_Exercise goal_
Retype the whole listing verbatim and keep the pictures out of it.
[[ Data extract open ]]
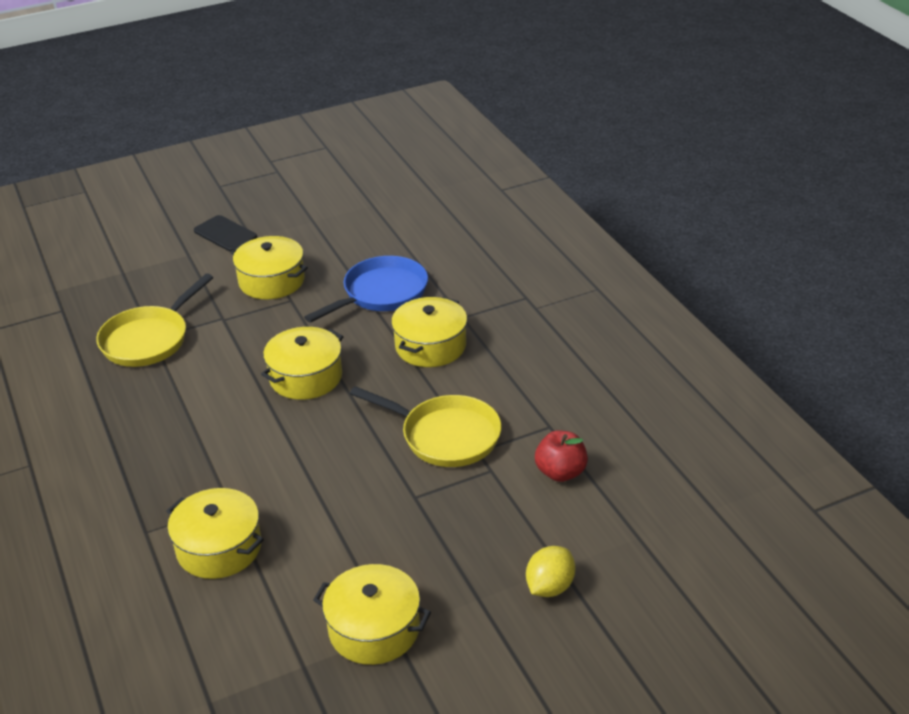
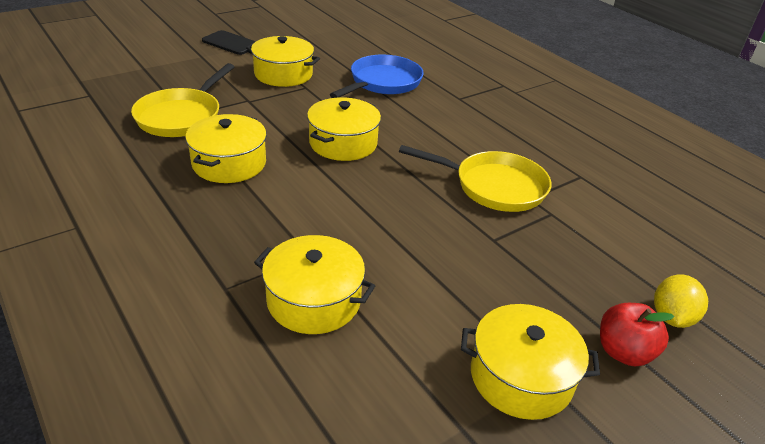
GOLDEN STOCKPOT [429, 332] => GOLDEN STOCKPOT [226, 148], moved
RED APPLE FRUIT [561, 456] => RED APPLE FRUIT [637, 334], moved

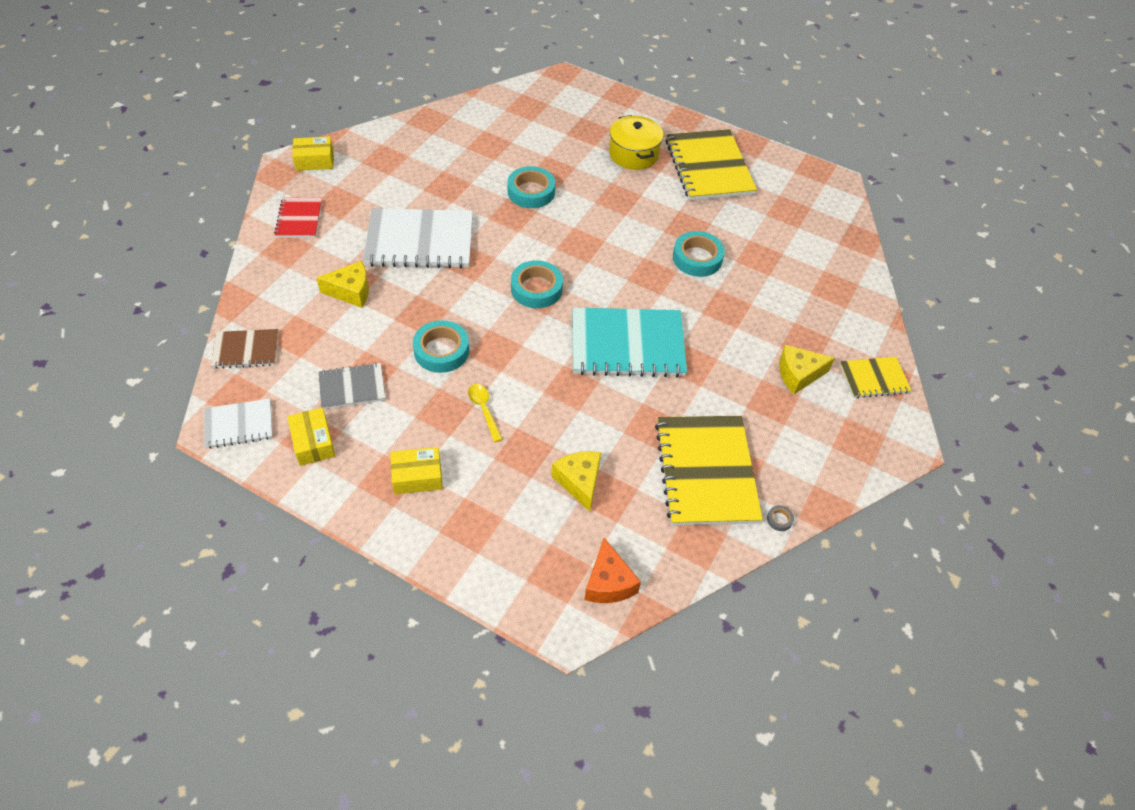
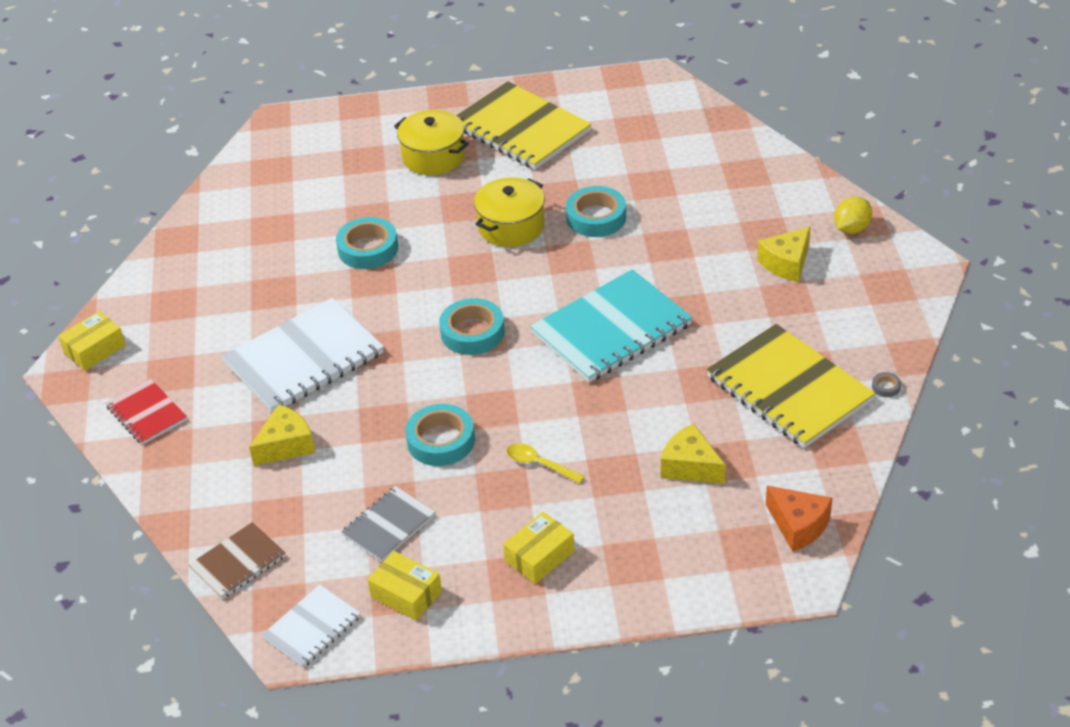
GOLDEN NOTEPAD [876, 377] => GOLDEN LEMON [853, 215]
nothing => GOLDEN STOCKPOT [509, 212]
[[ Data extract closed ]]
_Response for this exercise_
GOLDEN STOCKPOT [429, 332] => GOLDEN STOCKPOT [226, 148], moved
RED APPLE FRUIT [561, 456] => RED APPLE FRUIT [637, 334], moved

GOLDEN NOTEPAD [876, 377] => GOLDEN LEMON [853, 215]
nothing => GOLDEN STOCKPOT [509, 212]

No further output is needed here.